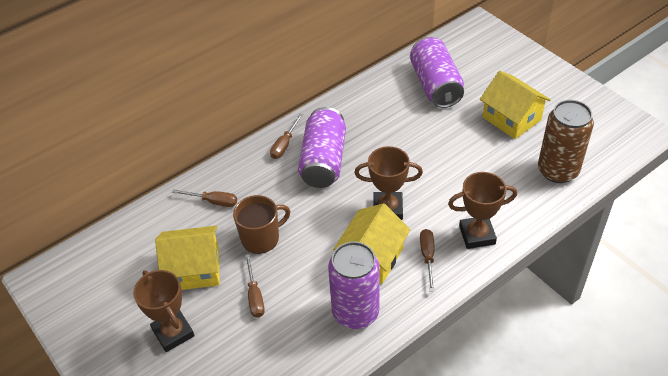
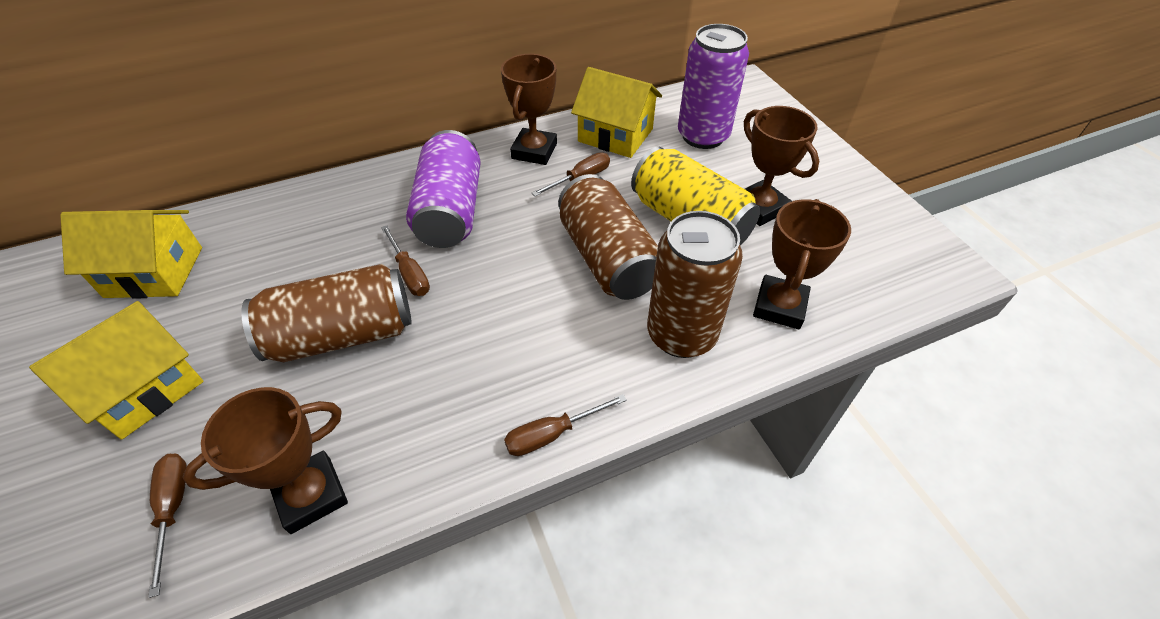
brown can: 1 -> 3
brown mug: 1 -> 0
brown trophy: 3 -> 4
purple can: 3 -> 2
yellow can: 0 -> 1

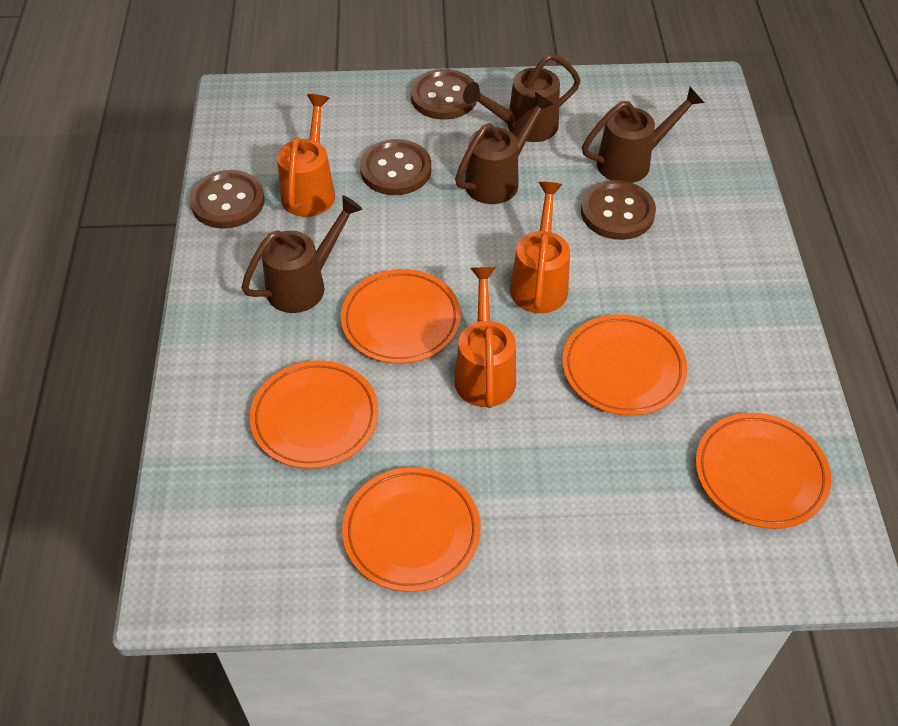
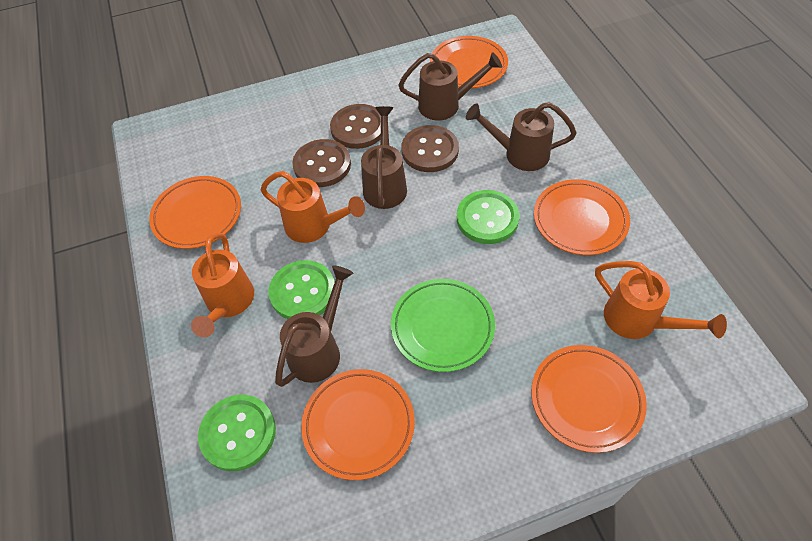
brown button: 4 -> 3
green button: 0 -> 3
green plate: 0 -> 1

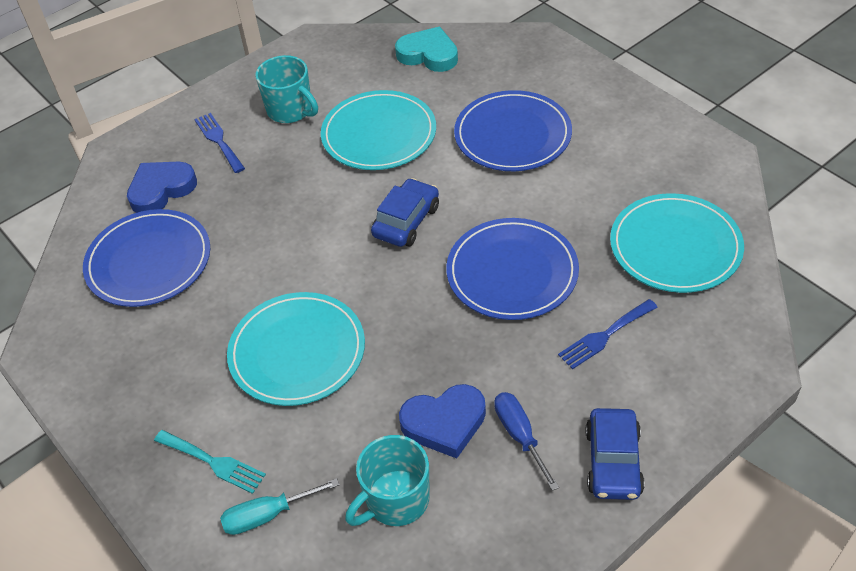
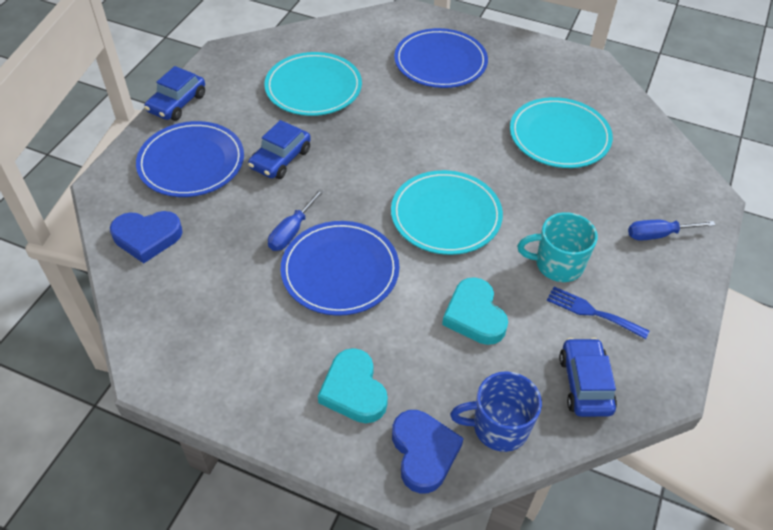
blue car: 2 -> 3
blue fork: 2 -> 1
blue mug: 0 -> 1
blue screwdriver: 1 -> 2
turquoise fork: 1 -> 0
turquoise heart: 1 -> 2
turquoise mug: 2 -> 1
turquoise screwdriver: 1 -> 0

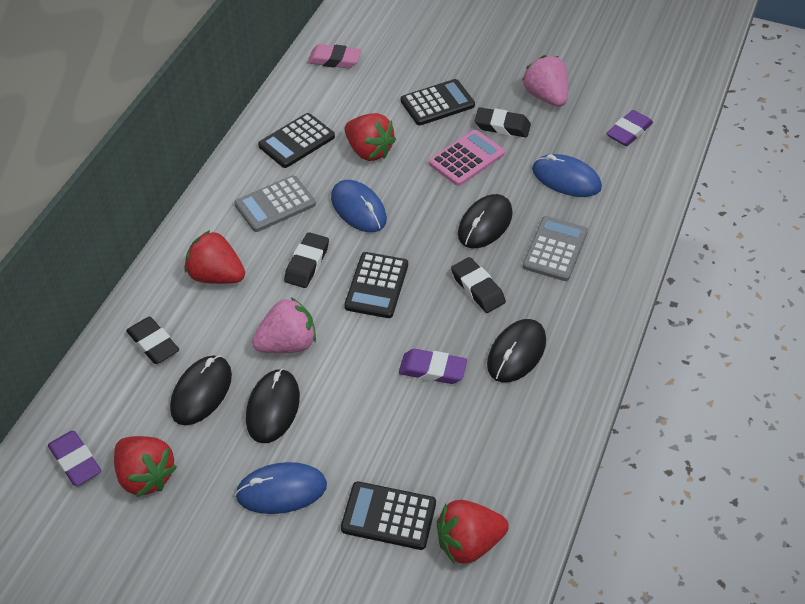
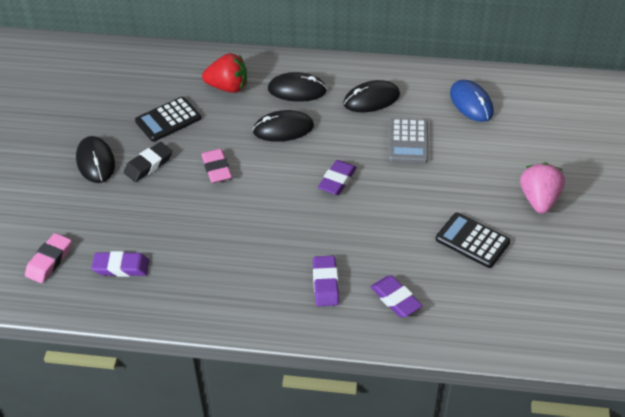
black calculator: 4 -> 2
black eraser: 4 -> 1
blue mouse: 3 -> 1
grey calculator: 2 -> 1
pink calculator: 1 -> 0
pink eraser: 1 -> 2
pink strawberry: 2 -> 1
purple eraser: 3 -> 4
red strawberry: 4 -> 1

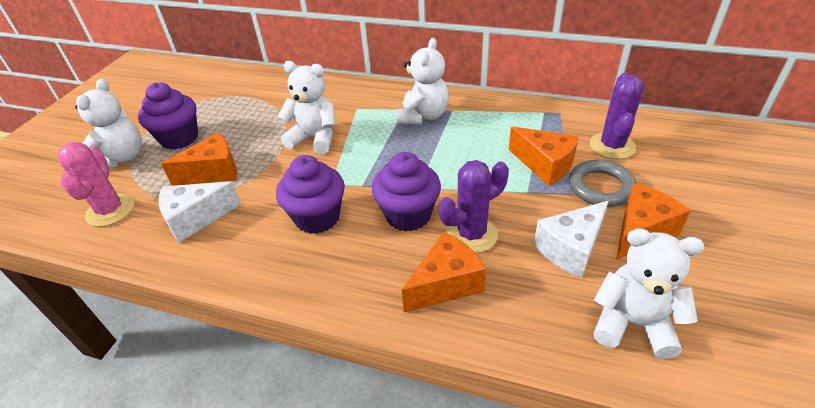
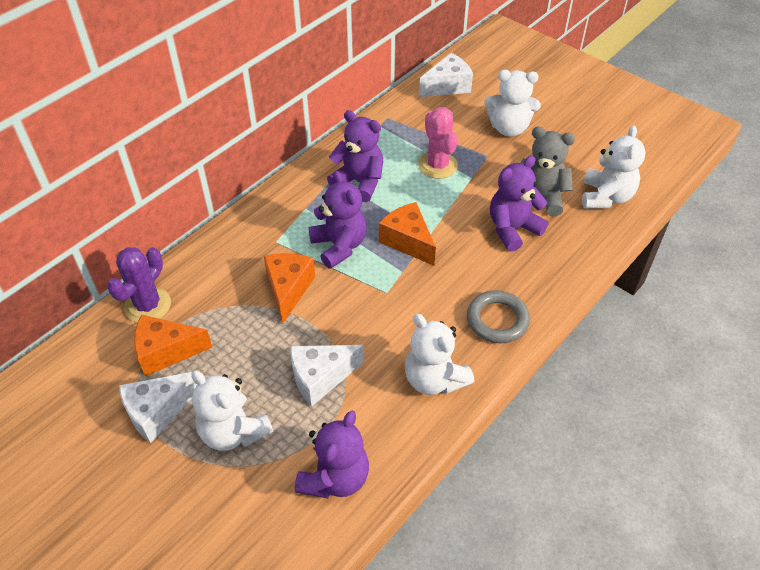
grey teddy bear: 0 -> 1
orange cheese: 4 -> 3
purple cactus: 2 -> 1
purple cupcake: 3 -> 0
purple teddy bear: 0 -> 4
white cheese: 2 -> 3

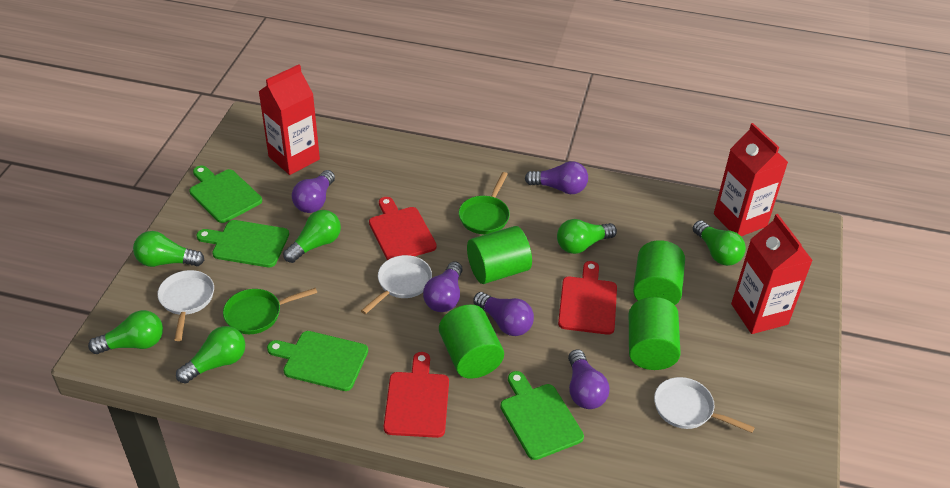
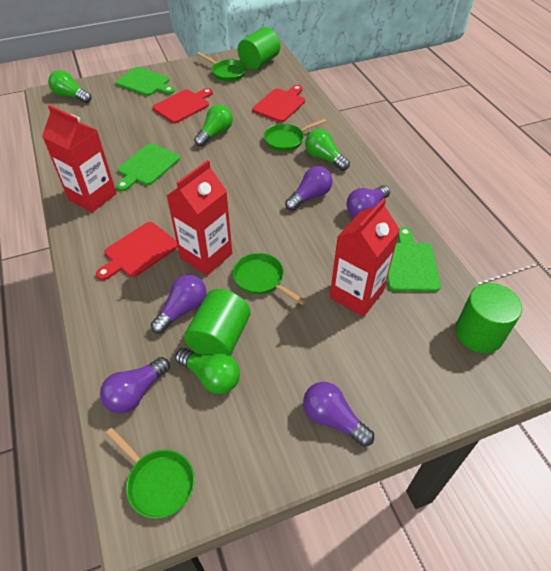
green cutting board: 4 -> 3
green cylinder: 4 -> 3
green light bulb: 6 -> 4
green pan: 2 -> 4
white pan: 3 -> 0

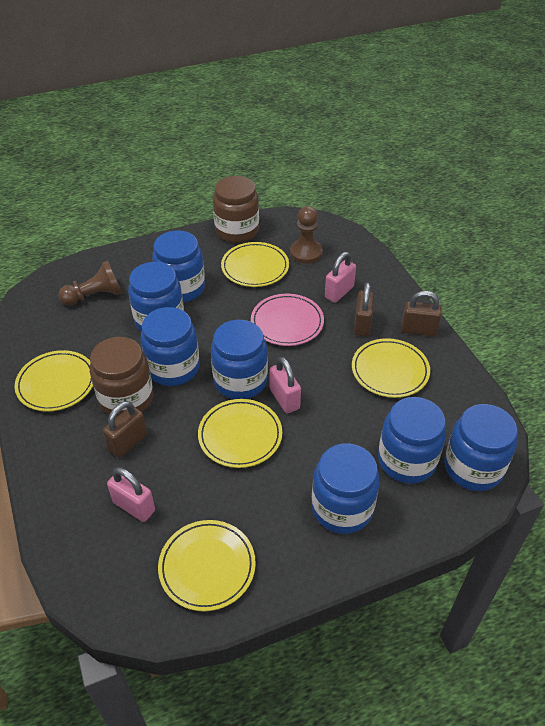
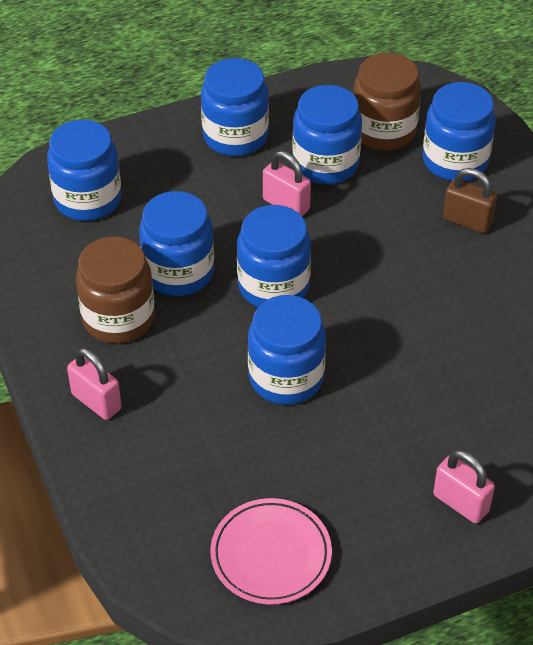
brown padlock: 3 -> 1
brown pawn: 2 -> 0
yellow plate: 5 -> 0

══════════

**WORK TO COMPLETE:**
Scan the entries above for the string "brown" and copy each line that contains it.

**ANSWER TO THE EXERCISE:**
brown can: 1 -> 3
brown mug: 1 -> 0
brown trophy: 3 -> 4
brown button: 4 -> 3
brown padlock: 3 -> 1
brown pawn: 2 -> 0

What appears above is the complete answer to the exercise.